Source material –
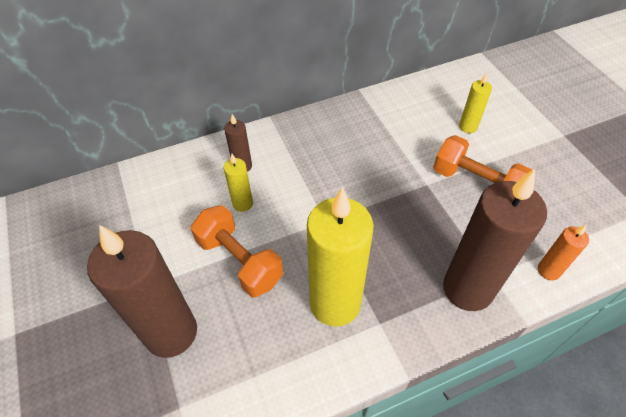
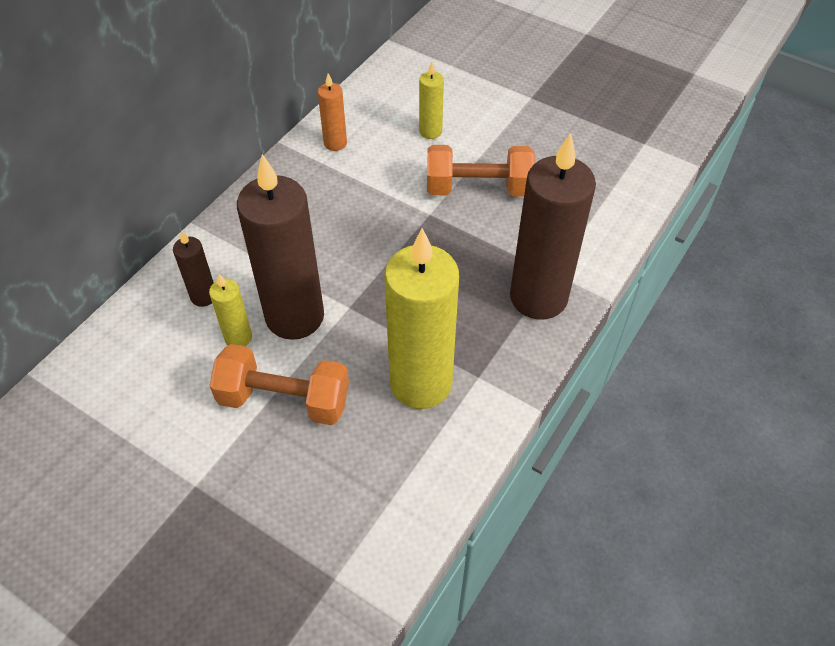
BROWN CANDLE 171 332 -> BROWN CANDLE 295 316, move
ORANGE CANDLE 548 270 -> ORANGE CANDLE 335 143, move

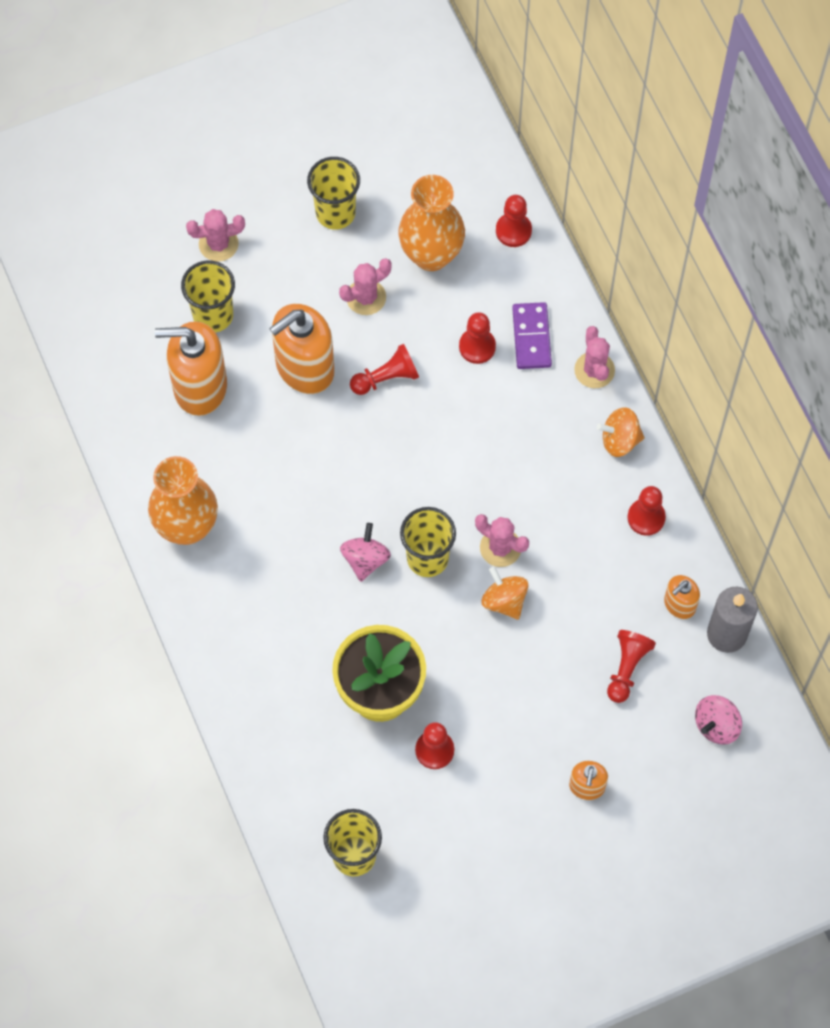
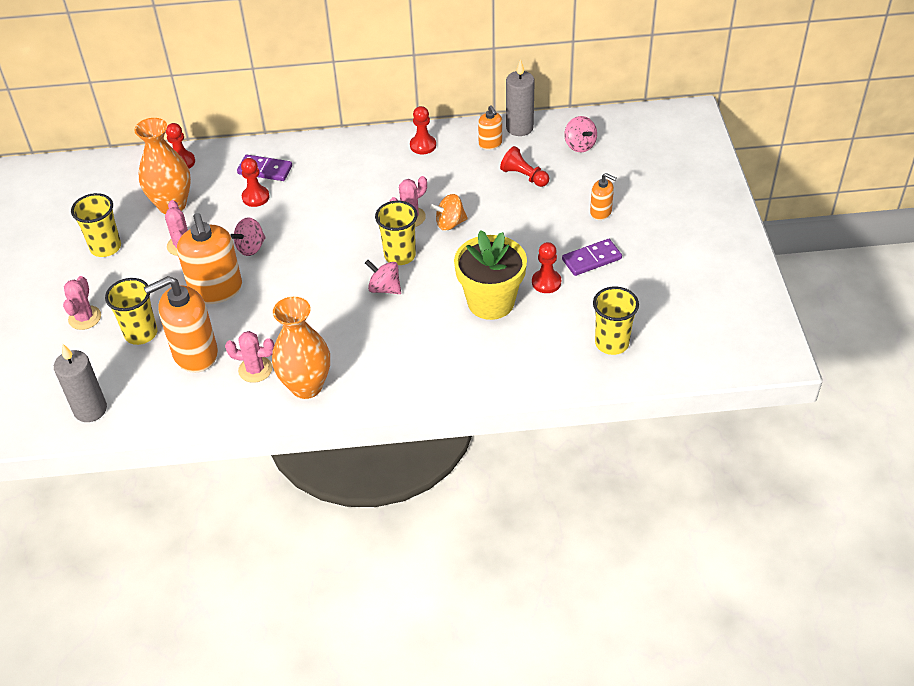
none -> GREY CANDLE 90 409
ORANGE SOAP DISPENSER 199 387 -> ORANGE SOAP DISPENSER 195 354, 45 degrees clockwise
PINK CACTUS 594 370 -> PINK CACTUS 255 369, move
RED PAWN 386 378 -> PINK SPINNING TOP 251 247
none -> PURPLE DOMINO 591 259
ORANGE SPINNING TOP 620 440 -> none

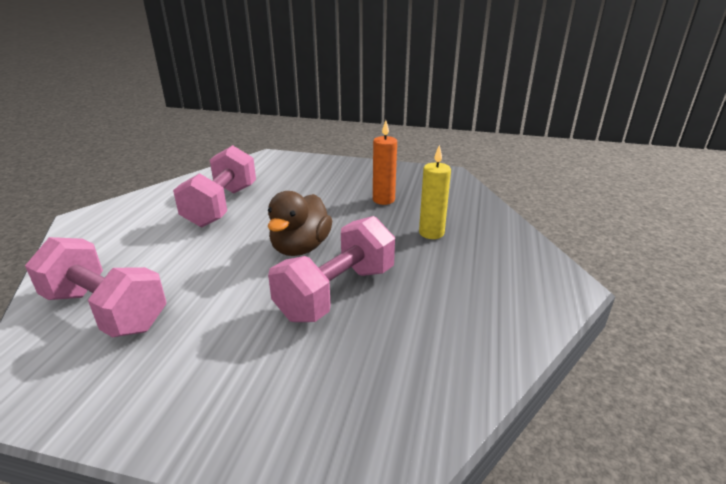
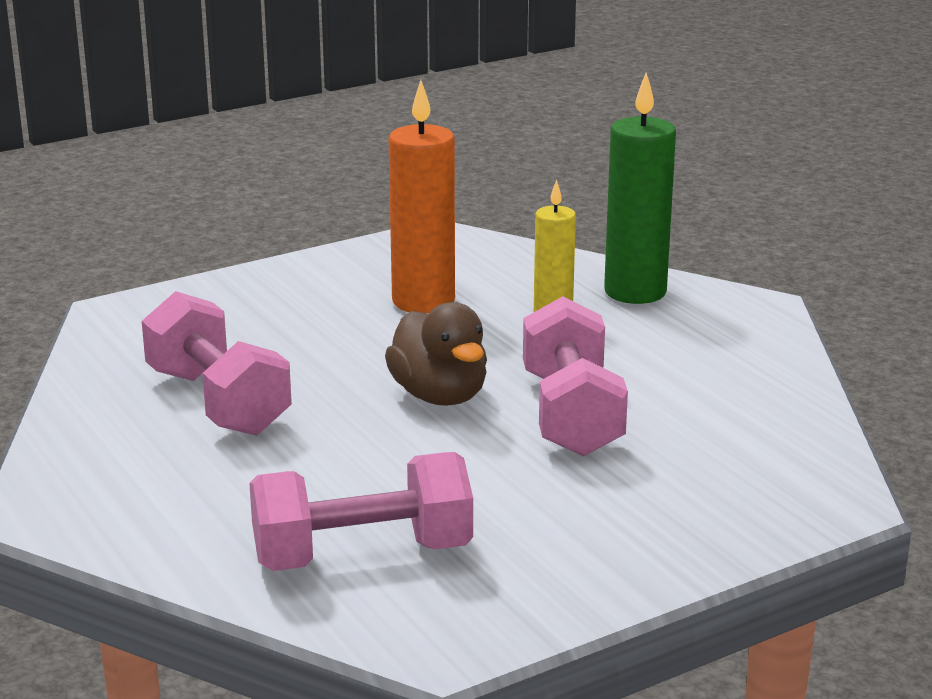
ORANGE CANDLE 383 200 -> ORANGE CANDLE 423 301, x1.62
none -> GREEN CANDLE 635 292

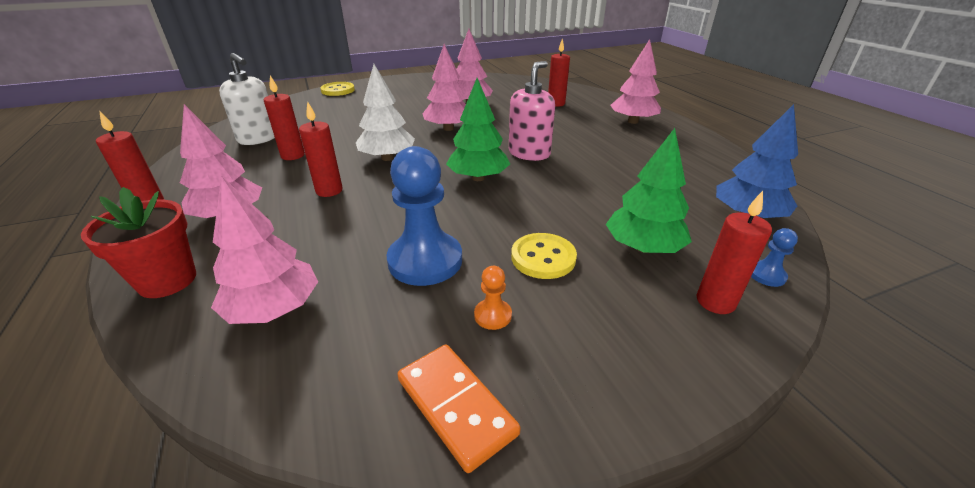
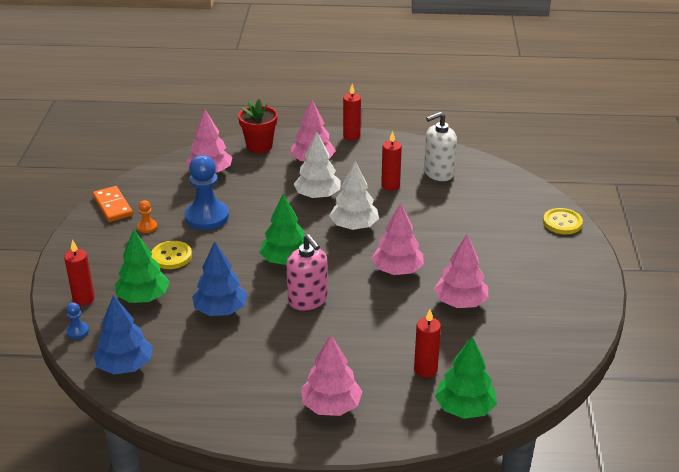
ORANGE DOMINO 455 406 -> ORANGE DOMINO 113 206, 75 degrees clockwise
none -> BLUE TREE 220 310
RED CANDLE 329 191 -> WHITE TREE 317 196
none -> GREEN TREE 464 408

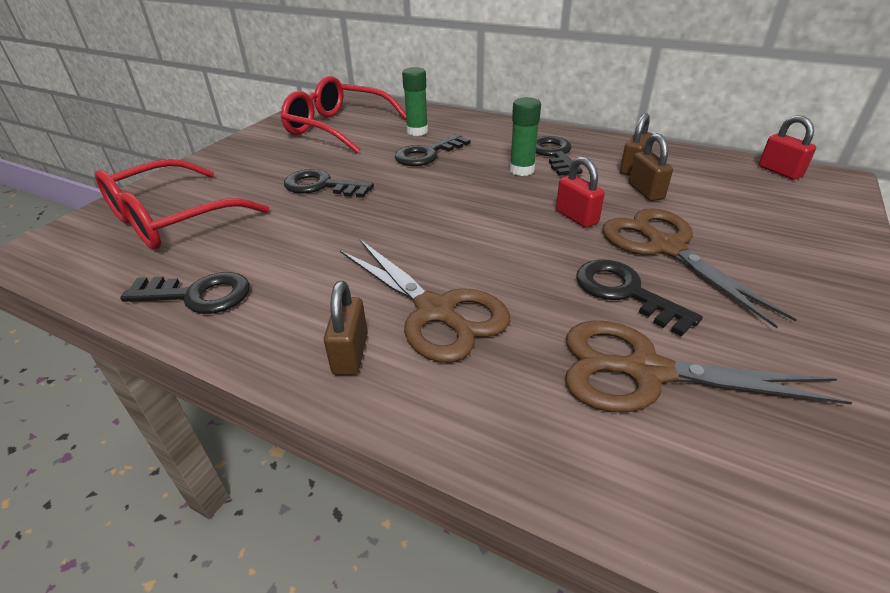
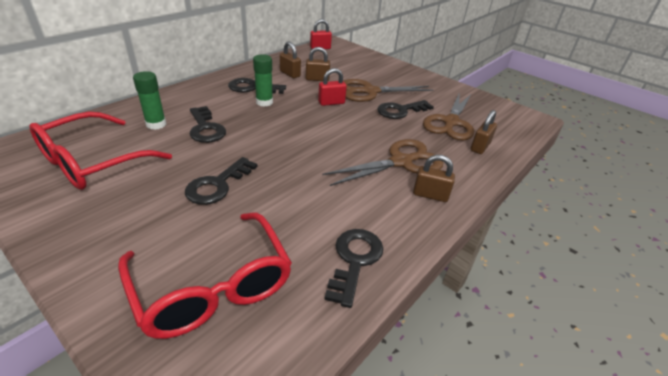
none -> BROWN PADLOCK 480 147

About this exercise – Set down exactly the lines from the start of the records through the line containing "none -> BLUE TREE 220 310", both included, and omit the pictures.

Answer below –
BROWN CANDLE 171 332 -> BROWN CANDLE 295 316, move
ORANGE CANDLE 548 270 -> ORANGE CANDLE 335 143, move

none -> GREY CANDLE 90 409
ORANGE SOAP DISPENSER 199 387 -> ORANGE SOAP DISPENSER 195 354, 45 degrees clockwise
PINK CACTUS 594 370 -> PINK CACTUS 255 369, move
RED PAWN 386 378 -> PINK SPINNING TOP 251 247
none -> PURPLE DOMINO 591 259
ORANGE SPINNING TOP 620 440 -> none

ORANGE CANDLE 383 200 -> ORANGE CANDLE 423 301, x1.62
none -> GREEN CANDLE 635 292

ORANGE DOMINO 455 406 -> ORANGE DOMINO 113 206, 75 degrees clockwise
none -> BLUE TREE 220 310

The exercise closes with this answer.